(Assigned task)
Pick out each line in these entries that contains the string "common".

****************************************

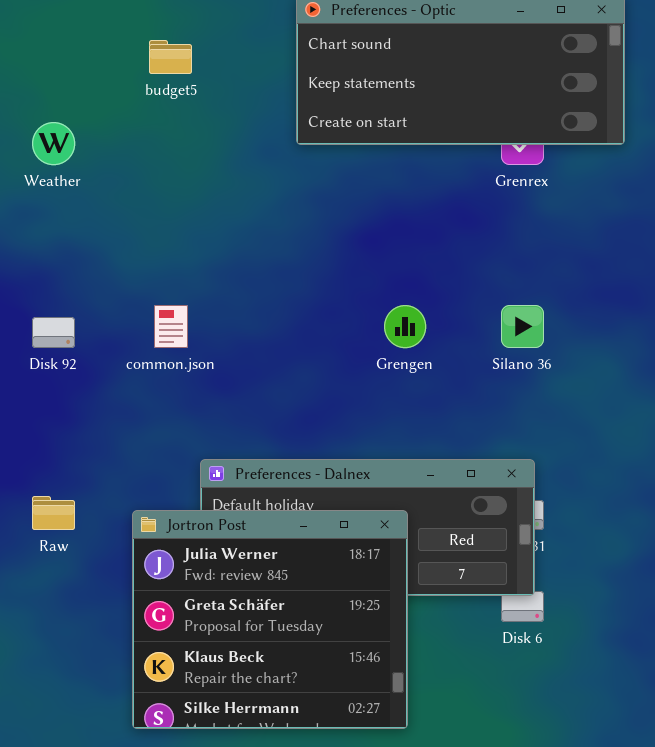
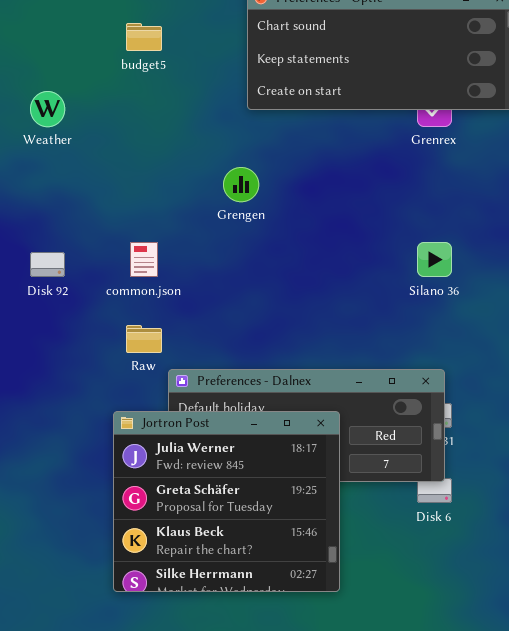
Grengen: [384,305,426,348] -> [223,167,259,202], moved
Raw: [32,496,75,530] -> [126,325,162,353], moved

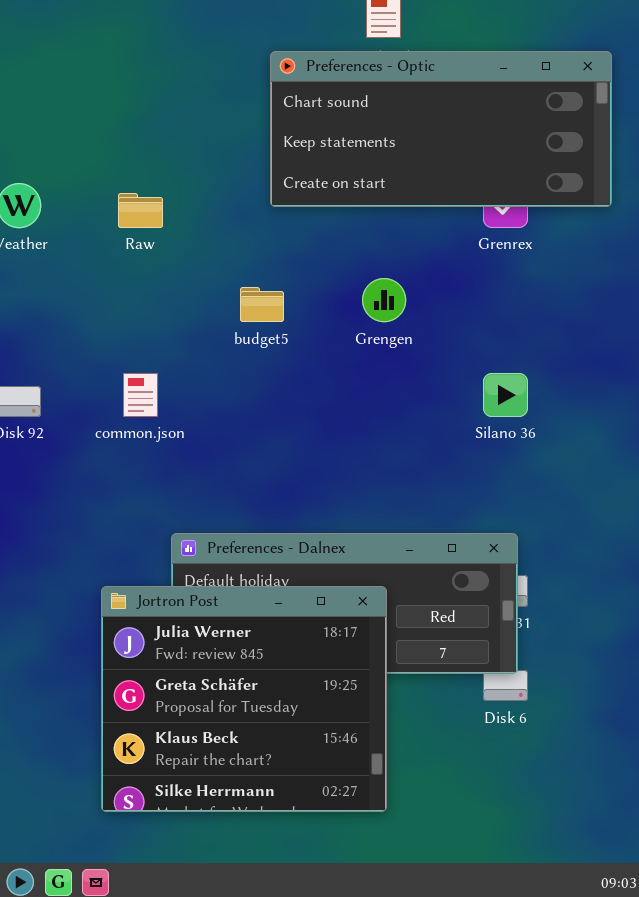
budget5: [126,23,162,51] -> [240,287,284,322], moved
Grengen: [223,167,259,202] -> [362,278,406,322], moved
Raw: [126,325,162,353] -> [118,193,163,228], moved

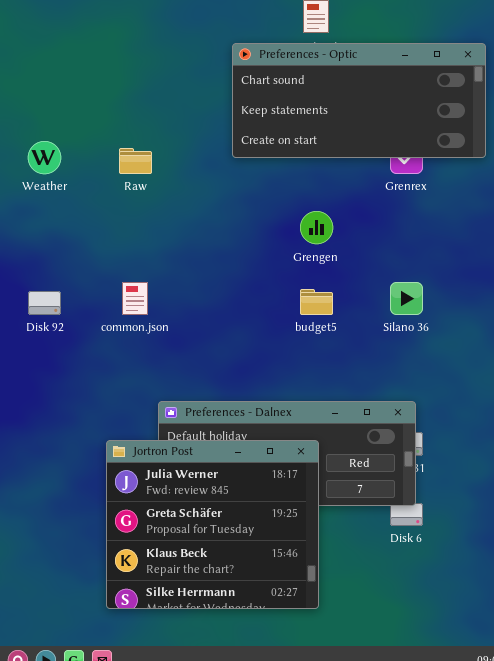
budget5: [240,287,284,322] -> [300,289,333,315], moved

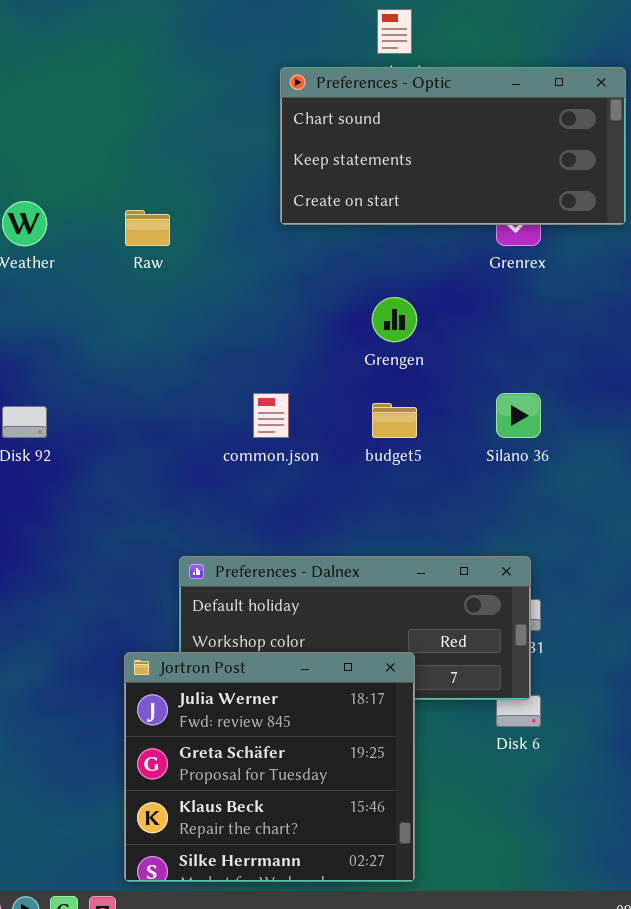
common.json: [122,282,148,315] -> [253,393,289,438], moved
Jortron Post: [106,440,319,609] -> [124,652,415,882], moved

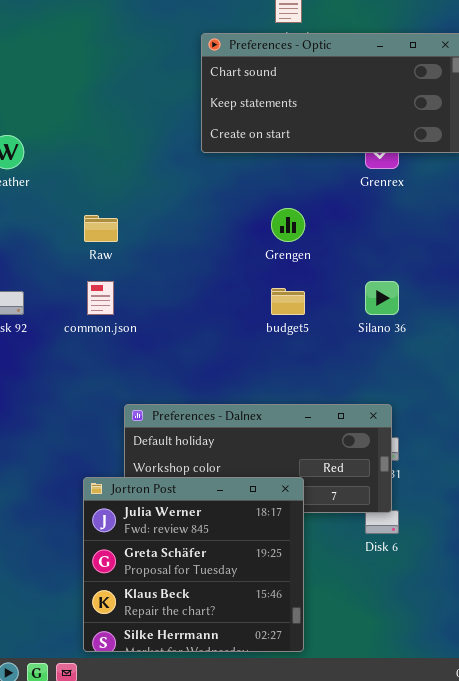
Raw: [125,210,170,246] -> [84,215,118,242], moved
common.json: [253,393,289,438] -> [87,281,114,315], moved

****************************************

(Your solution)
common.json: [122,282,148,315] -> [253,393,289,438], moved
common.json: [253,393,289,438] -> [87,281,114,315], moved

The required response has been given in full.